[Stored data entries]
────────────────

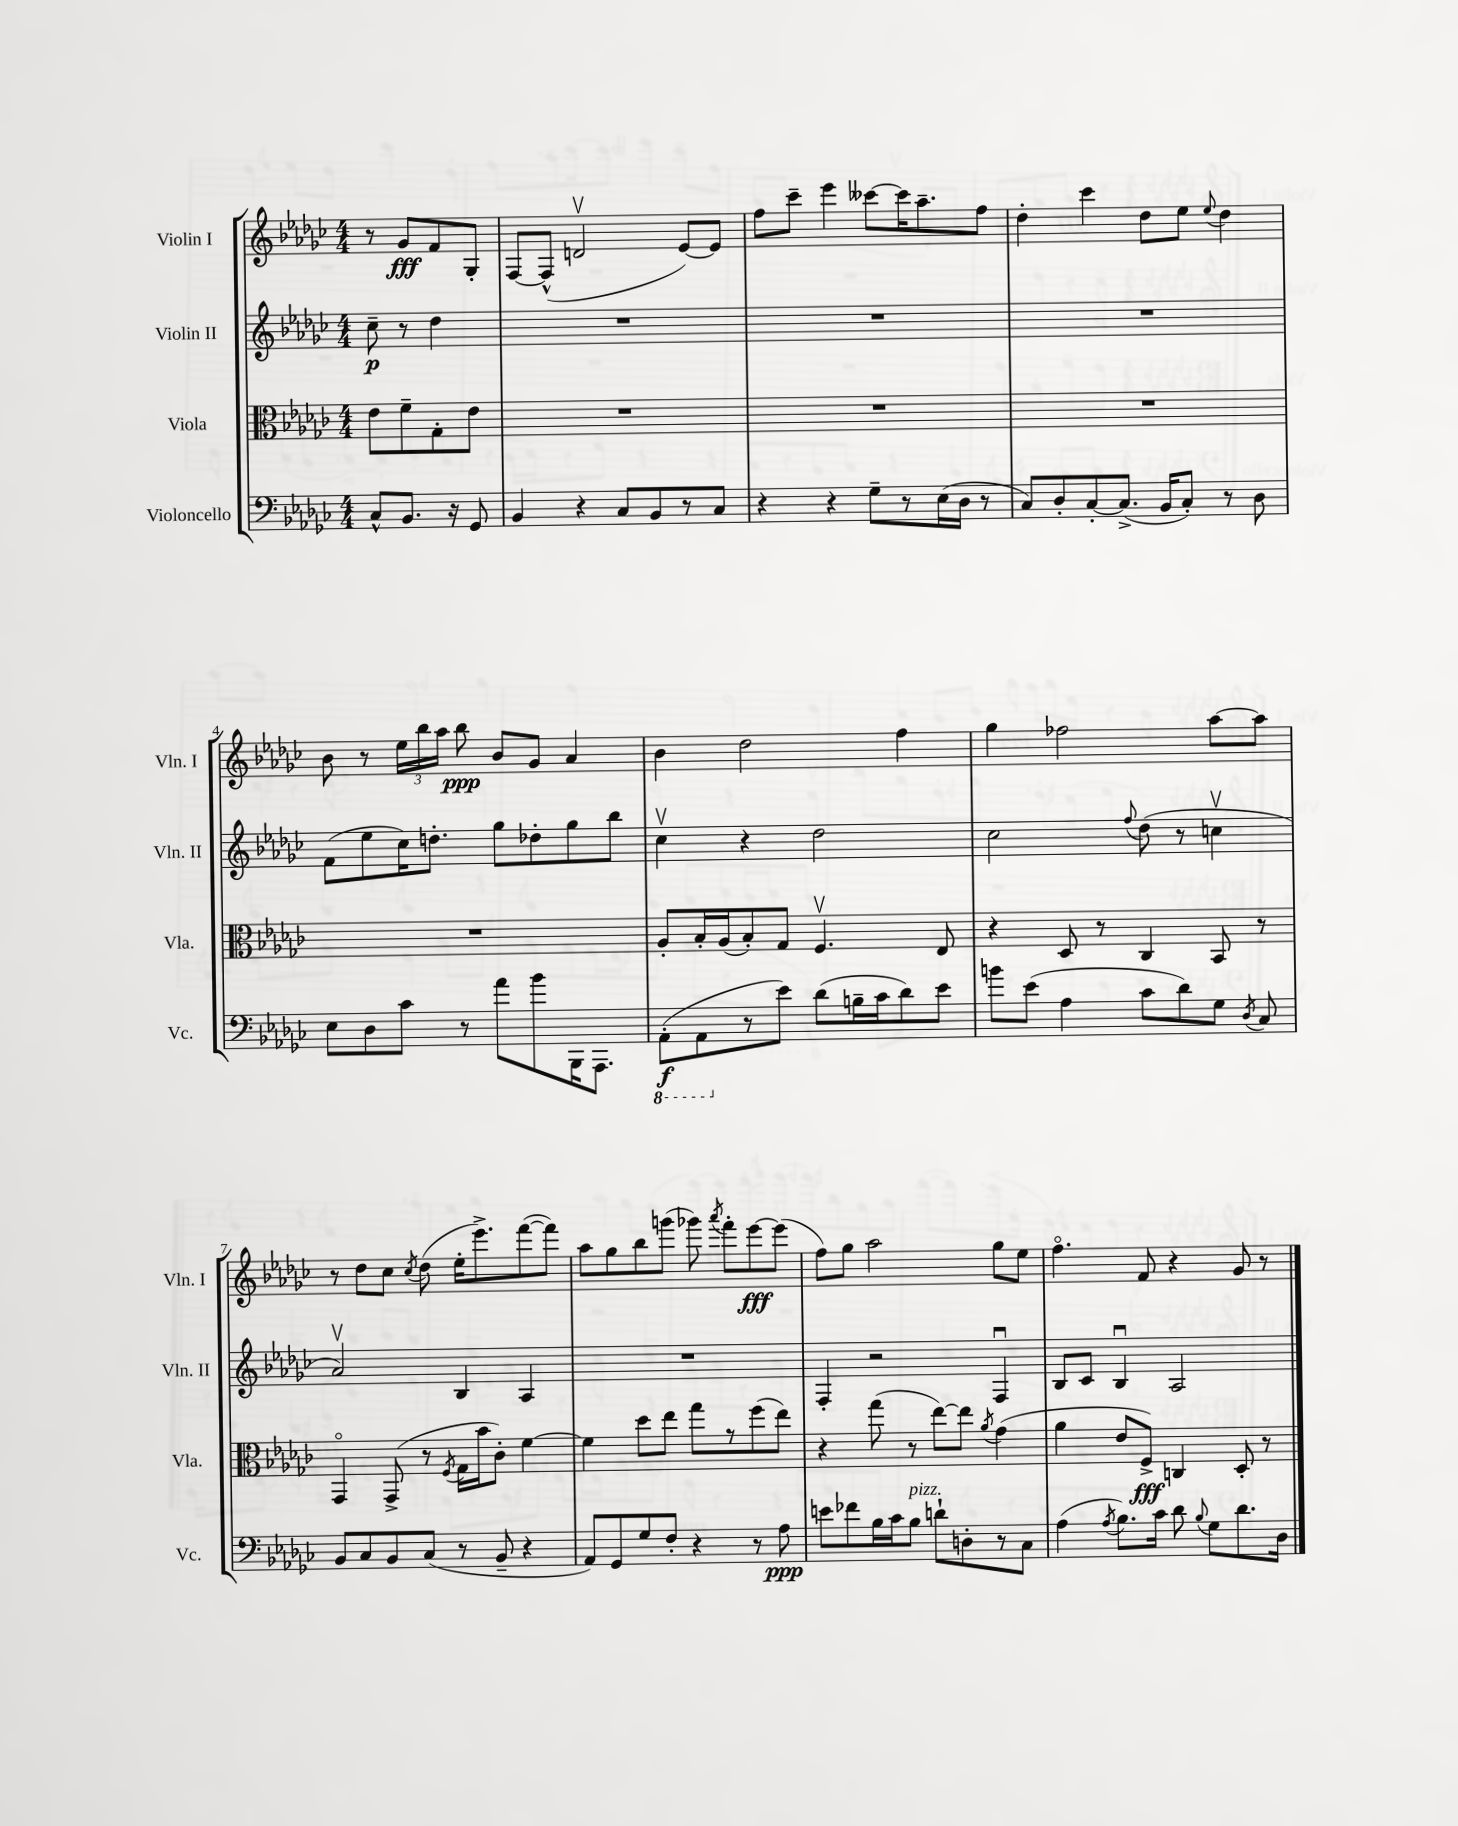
<<
\new StaffGroup <<
\new Staff = "s0" \with { instrumentName = "Violin I" shortInstrumentName = "Vln. I" } {
    \clef treble \key ges \major \numericTimeSignature \time 4/4 \partial 2
    \autoBeamOff r8 ges'8[\fff f'8 ges8]-. |
    f8[~ f8]-^( d'2\upbow ees'8[~) ees'8] |
    f''8[ ces'''8]-- ees'''4 ceses'''8[~ ceses'''16 aes''8.-- f''8] |
    des''4-. ces'''4 des''8[ ees''8] \appoggiatura { ees''8 } des''4 |
    bes'8 r8 \tuplet 3/2 { ees''16[ bes''16 aes''16] } bes''8\ppp bes'8[ ges'8] aes'4 |
    bes'4 des''2 f''4 |
    ges''4 fes''2 aes''8[~ aes''8] |
    r8 des''8[ ces''8] \acciaccatura { ces''8 } des''8( ees''16[-. ees'''8.->) f'''8~( f'''8]) |
    aes''8[ ges''8 bes''8 g'''8]( ges'''8) \acciaccatura { aes'''8 } f'''8[-. ees'''8~\fff ees'''8]( |
    f''8[) ges''8] aes''2 ges''8[ ees''8] |
    f''4.\flageolet f'8 r4 ges'8 r8 \bar "|." |
}
\new Staff = "s1" \with { instrumentName = "Violin II" shortInstrumentName = "Vln. II" } {
    \clef treble \key ges \major \numericTimeSignature \time 4/4 \partial 2
    \autoBeamOff ces''8--\p r8 des''4 |
    R1 |
    R1 |
    R1 |
    f'8[( ees''8 ces''16) d''8.]-. ges''8[ des''8-. ges''8 bes''8] |
    ces''4\upbow r4 des''2 |
    ces''2 \appoggiatura { f''8 } des''8( r8 c''4\upbow |
    aes'2\upbow) bes4 aes4 |
    R1 |
    f4-. r2 f4\downbow |
    bes8[ ces'8] bes4\downbow aes2 \bar "|." |
}
\new Staff = "s2" \with { instrumentName = "Viola" shortInstrumentName = "Vla." } {
    \clef alto \key ges \major \numericTimeSignature \time 4/4 \partial 2
    \autoBeamOff ees'8[ f'8-- ges8-. ees'8] |
    R1 |
    R1 |
    R1 |
    R1 |
    aes8[-. bes16-. aes16( bes8-.) ges8] f4.\upbow ees8 |
    r4 des8 r8 ces4 bes,8 r8 |
    ges,4\flageolet ges,8->( r8 \acciaccatura { f8 } ges16[ bes'16 ces'8]-.) f'4~ |
    f'4 des''8[ ees''8] ges''8[ r8 f''8( ees''8]) |
    r4 ges''8( r8 ees''8[~) ees''8] \acciaccatura { aes'8 } ges'4( |
    aes'4 ees'8[ f8]->\fff) c4 des8-. r8 \bar "|." |
}
\new Staff = "s3" \with { instrumentName = "Violoncello" shortInstrumentName = "Vc." } {
    \clef bass \key ges \major \numericTimeSignature \time 4/4 \partial 2
    \autoBeamOff ces8[-^ bes,8.] r16 ges,8 |
    bes,4 r4 ces8[ bes,8 r8 ces8] |
    r4 r4 ges8[-- r8 ees16( des16] r8 |
    ces8[) des8-. ces8~-. ces8.]->( bes,16[ ces8]-.) r8 des8 |
    ees8[ des8 ces'8] r8 aes'8[ bes'8 bes,,16 aes,,8.] |
    \ottava #-1 aes,,8[-.\f( aes,,8 \ottava #0 r8 ees'8]) des'8[( b16-- ces'16 des'8) ees'8] |
    b'8[ ees'8]( aes4 ces'8[ des'8) ges8] \acciaccatura { des8 } ces8 |
    bes,8[ ces8 bes,8 ces8]( r8 bes,8-- r4 |
    aes,8[) ges,8 ges8 f8]-. r4 r8 aes8\ppp |
    e'8[ fes'8 bes16 ces'16 bes8]^\markup { \italic "pizz." } d'8[-! d8-. r8 ces8] |
    aes4( \acciaccatura { aes8 } bes8.[) ces'16] des'8 \appoggiatura { bes8 } ges8[ des'8. des16] \bar "|." |
}
>>
>>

────────────────

Copy every item's notation word for word, omitting the pictures.

<<
\new StaffGroup <<
\new Staff = "s0" \with { instrumentName = "Violin I" shortInstrumentName = "Vln. I" } {
    \clef treble \key ges \major \numericTimeSignature \time 4/4 \partial 2
    \autoBeamOff r8 ges'8[\fff f'8 ges8]-. |
    f8[~ f8]-^( d'2\upbow ees'8[~) ees'8] |
    f''8[ ces'''8]-- ees'''4 ceses'''8[~ ceses'''16 aes''8.-- f''8] |
    des''4-. ces'''4 des''8[ ees''8] \appoggiatura { ees''8 } des''4 |
    bes'8 r8 \tuplet 3/2 { ees''16[ bes''16 aes''16] } bes''8\ppp bes'8[ ges'8] aes'4 |
    bes'4 des''2 f''4 |
    ges''4 fes''2 aes''8[~ aes''8] |
    r8 des''8[ ces''8] \acciaccatura { ces''8 } des''8( ees''16[-. ees'''8.->) f'''8~( f'''8]) |
    aes''8[ ges''8 bes''8 g'''8]( ges'''8) \acciaccatura { aes'''8 } f'''8[-. ees'''8~\fff ees'''8]( |
    f''8[) ges''8] aes''2 ges''8[ ees''8] |
    f''4.\flageolet f'8 r4 ges'8 r8 \bar "|." |
}
\new Staff = "s1" \with { instrumentName = "Violin II" shortInstrumentName = "Vln. II" } {
    \clef treble \key ges \major \numericTimeSignature \time 4/4 \partial 2
    \autoBeamOff ces''8--\p r8 des''4 |
    R1 |
    R1 |
    R1 |
    f'8[( ees''8 ces''16) d''8.]-. ges''8[ des''8-. ges''8 bes''8] |
    ces''4\upbow r4 des''2 |
    ces''2 \appoggiatura { f''8 } des''8( r8 c''4\upbow |
    aes'2\upbow) bes4 aes4 |
    R1 |
    f4-. r2 f4\downbow |
    bes8[ ces'8] bes4\downbow aes2 \bar "|." |
}
\new Staff = "s2" \with { instrumentName = "Viola" shortInstrumentName = "Vla." } {
    \clef alto \key ges \major \numericTimeSignature \time 4/4 \partial 2
    \autoBeamOff ees'8[ f'8-- ges8-. ees'8] |
    R1 |
    R1 |
    R1 |
    R1 |
    aes8[-. bes16-. aes16( bes8-.) ges8] f4.\upbow ees8 |
    r4 des8 r8 ces4 bes,8 r8 |
    ges,4\flageolet ges,8->( r8 \acciaccatura { f8 } ges16[ bes'16 ces'8]-.) f'4~ |
    f'4 des''8[ ees''8] ges''8[ r8 f''8( ees''8]) |
    r4 ges''8( r8 ees''8[~) ees''8] \acciaccatura { aes'8 } ges'4( |
    aes'4 ees'8[ f8]->\fff) c4 des8-. r8 \bar "|." |
}
\new Staff = "s3" \with { instrumentName = "Violoncello" shortInstrumentName = "Vc." } {
    \clef bass \key ges \major \numericTimeSignature \time 4/4 \partial 2
    \autoBeamOff ces8[-^ bes,8.] r16 ges,8 |
    bes,4 r4 ces8[ bes,8 r8 ces8] |
    r4 r4 ges8[-- r8 ees16( des16] r8 |
    ces8[) des8-. ces8~-. ces8.]->( bes,16[ ces8]-.) r8 des8 |
    ees8[ des8 ces'8] r8 aes'8[ bes'8 bes,,16 aes,,8.] |
    \ottava #-1 aes,,8[-.\f( aes,,8 \ottava #0 r8 ees'8]) des'8[( b16-- ces'16 des'8) ees'8] |
    b'8[ ees'8]( aes4 ces'8[ des'8) ges8] \acciaccatura { des8 } ces8 |
    bes,8[ ces8 bes,8 ces8]( r8 bes,8-- r4 |
    aes,8[) ges,8 ges8 f8]-. r4 r8 aes8\ppp |
    e'8[ fes'8 bes16 ces'16 bes8]^\markup { \italic "pizz." } d'8[-! d8-. r8 ces8] |
    aes4( \acciaccatura { aes8 } bes8.[) ces'16] des'8 \appoggiatura { bes8 } ges8[ des'8. des16] \bar "|." |
}
>>
>>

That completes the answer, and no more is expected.